→ What needs to be done
Could you write out, word for word, only the lines from the one containing "(552, 227) = (560, 258): none -> red house" through the last line of the data below?

====

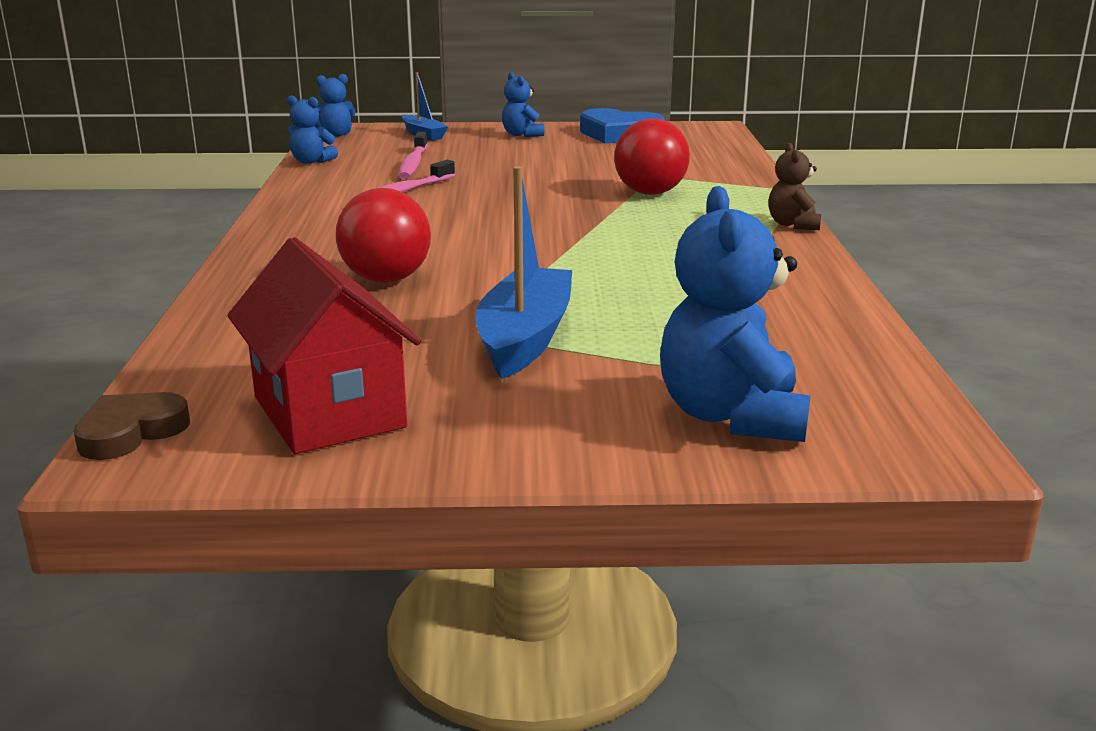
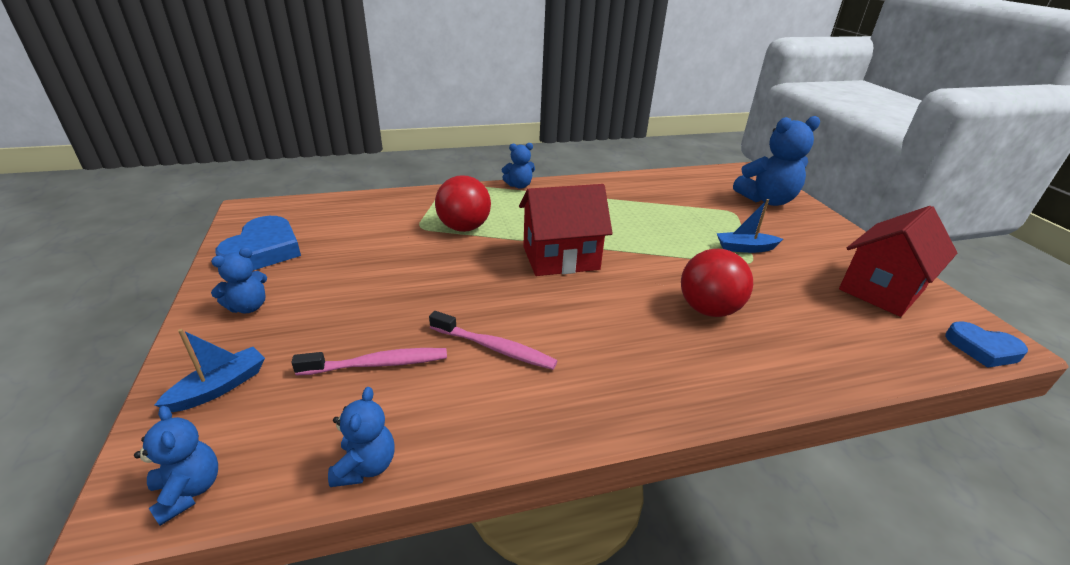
camera: 105 degrees left, 10 degrees up
(131, 432) = (982, 349): brown heart -> blue heart
(525, 338) = (745, 248): blue boat -> blue boat, size x0.57
(552, 227) = (560, 258): none -> red house
(793, 225) = (519, 185): brown teddy bear -> blue teddy bear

====

→ Exercise result
(552, 227) = (560, 258): none -> red house
(793, 225) = (519, 185): brown teddy bear -> blue teddy bear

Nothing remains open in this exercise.